## Records for this exercise:
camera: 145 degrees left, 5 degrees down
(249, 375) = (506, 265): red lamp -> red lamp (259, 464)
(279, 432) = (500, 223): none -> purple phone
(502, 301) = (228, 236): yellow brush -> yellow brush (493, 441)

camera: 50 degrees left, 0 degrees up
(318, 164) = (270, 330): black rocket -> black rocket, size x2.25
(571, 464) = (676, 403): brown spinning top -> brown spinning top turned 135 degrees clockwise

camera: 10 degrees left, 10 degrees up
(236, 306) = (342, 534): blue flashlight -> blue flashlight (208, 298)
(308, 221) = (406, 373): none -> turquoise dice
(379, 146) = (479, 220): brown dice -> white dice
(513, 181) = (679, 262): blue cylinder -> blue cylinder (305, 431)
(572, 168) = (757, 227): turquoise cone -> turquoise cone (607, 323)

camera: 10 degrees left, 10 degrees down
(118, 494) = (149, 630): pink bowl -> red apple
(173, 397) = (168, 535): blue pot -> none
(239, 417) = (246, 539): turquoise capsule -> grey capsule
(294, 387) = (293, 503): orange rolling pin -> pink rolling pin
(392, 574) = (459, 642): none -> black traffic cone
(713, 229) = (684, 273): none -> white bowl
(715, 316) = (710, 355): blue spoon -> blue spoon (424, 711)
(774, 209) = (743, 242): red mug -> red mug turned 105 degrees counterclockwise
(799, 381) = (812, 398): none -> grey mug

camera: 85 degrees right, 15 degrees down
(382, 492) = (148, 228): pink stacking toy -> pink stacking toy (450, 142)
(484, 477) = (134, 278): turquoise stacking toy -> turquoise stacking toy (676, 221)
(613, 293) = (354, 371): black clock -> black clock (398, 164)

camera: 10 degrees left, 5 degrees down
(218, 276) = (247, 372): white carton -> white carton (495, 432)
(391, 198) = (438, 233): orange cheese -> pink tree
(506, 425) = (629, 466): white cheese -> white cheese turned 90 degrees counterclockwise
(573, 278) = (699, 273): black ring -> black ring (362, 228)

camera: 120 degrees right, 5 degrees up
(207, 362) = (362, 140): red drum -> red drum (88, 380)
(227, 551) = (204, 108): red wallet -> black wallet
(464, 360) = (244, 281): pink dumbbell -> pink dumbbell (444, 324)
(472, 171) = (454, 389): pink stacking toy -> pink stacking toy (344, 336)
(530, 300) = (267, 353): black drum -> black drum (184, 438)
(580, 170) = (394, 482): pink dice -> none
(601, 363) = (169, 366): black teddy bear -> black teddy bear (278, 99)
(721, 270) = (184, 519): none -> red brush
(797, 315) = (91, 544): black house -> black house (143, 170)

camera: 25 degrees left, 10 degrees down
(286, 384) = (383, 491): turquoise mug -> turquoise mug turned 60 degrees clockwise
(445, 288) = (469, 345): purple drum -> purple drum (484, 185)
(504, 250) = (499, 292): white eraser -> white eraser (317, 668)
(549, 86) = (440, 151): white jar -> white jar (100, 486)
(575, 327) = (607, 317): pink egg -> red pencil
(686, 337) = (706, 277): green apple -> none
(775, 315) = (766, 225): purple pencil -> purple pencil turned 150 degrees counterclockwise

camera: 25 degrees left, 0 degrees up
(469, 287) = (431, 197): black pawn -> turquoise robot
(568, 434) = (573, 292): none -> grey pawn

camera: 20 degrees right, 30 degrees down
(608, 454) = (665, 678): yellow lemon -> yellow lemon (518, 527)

## Task directions:
A verbatim transcription of all the entries above is required.

## Answer area:
camera: 145 degrees left, 5 degrees down
(249, 375) = (506, 265): red lamp -> red lamp (259, 464)
(279, 432) = (500, 223): none -> purple phone
(502, 301) = (228, 236): yellow brush -> yellow brush (493, 441)

camera: 50 degrees left, 0 degrees up
(318, 164) = (270, 330): black rocket -> black rocket, size x2.25
(571, 464) = (676, 403): brown spinning top -> brown spinning top turned 135 degrees clockwise

camera: 10 degrees left, 10 degrees up
(236, 306) = (342, 534): blue flashlight -> blue flashlight (208, 298)
(308, 221) = (406, 373): none -> turquoise dice
(379, 146) = (479, 220): brown dice -> white dice
(513, 181) = (679, 262): blue cylinder -> blue cylinder (305, 431)
(572, 168) = (757, 227): turquoise cone -> turquoise cone (607, 323)

camera: 10 degrees left, 10 degrees down
(118, 494) = (149, 630): pink bowl -> red apple
(173, 397) = (168, 535): blue pot -> none
(239, 417) = (246, 539): turquoise capsule -> grey capsule
(294, 387) = (293, 503): orange rolling pin -> pink rolling pin
(392, 574) = (459, 642): none -> black traffic cone
(713, 229) = (684, 273): none -> white bowl
(715, 316) = (710, 355): blue spoon -> blue spoon (424, 711)
(774, 209) = (743, 242): red mug -> red mug turned 105 degrees counterclockwise
(799, 381) = (812, 398): none -> grey mug

camera: 85 degrees right, 15 degrees down
(382, 492) = (148, 228): pink stacking toy -> pink stacking toy (450, 142)
(484, 477) = (134, 278): turquoise stacking toy -> turquoise stacking toy (676, 221)
(613, 293) = (354, 371): black clock -> black clock (398, 164)

camera: 10 degrees left, 5 degrees down
(218, 276) = (247, 372): white carton -> white carton (495, 432)
(391, 198) = (438, 233): orange cheese -> pink tree
(506, 425) = (629, 466): white cheese -> white cheese turned 90 degrees counterclockwise
(573, 278) = (699, 273): black ring -> black ring (362, 228)

camera: 120 degrees right, 5 degrees up
(207, 362) = (362, 140): red drum -> red drum (88, 380)
(227, 551) = (204, 108): red wallet -> black wallet
(464, 360) = (244, 281): pink dumbbell -> pink dumbbell (444, 324)
(472, 171) = (454, 389): pink stacking toy -> pink stacking toy (344, 336)
(530, 300) = (267, 353): black drum -> black drum (184, 438)
(580, 170) = (394, 482): pink dice -> none
(601, 363) = (169, 366): black teddy bear -> black teddy bear (278, 99)
(721, 270) = (184, 519): none -> red brush
(797, 315) = (91, 544): black house -> black house (143, 170)

camera: 25 degrees left, 10 degrees down
(286, 384) = (383, 491): turquoise mug -> turquoise mug turned 60 degrees clockwise
(445, 288) = (469, 345): purple drum -> purple drum (484, 185)
(504, 250) = (499, 292): white eraser -> white eraser (317, 668)
(549, 86) = (440, 151): white jar -> white jar (100, 486)
(575, 327) = (607, 317): pink egg -> red pencil
(686, 337) = (706, 277): green apple -> none
(775, 315) = (766, 225): purple pencil -> purple pencil turned 150 degrees counterclockwise

camera: 25 degrees left, 0 degrees up
(469, 287) = (431, 197): black pawn -> turquoise robot
(568, 434) = (573, 292): none -> grey pawn

camera: 20 degrees right, 30 degrees down
(608, 454) = (665, 678): yellow lemon -> yellow lemon (518, 527)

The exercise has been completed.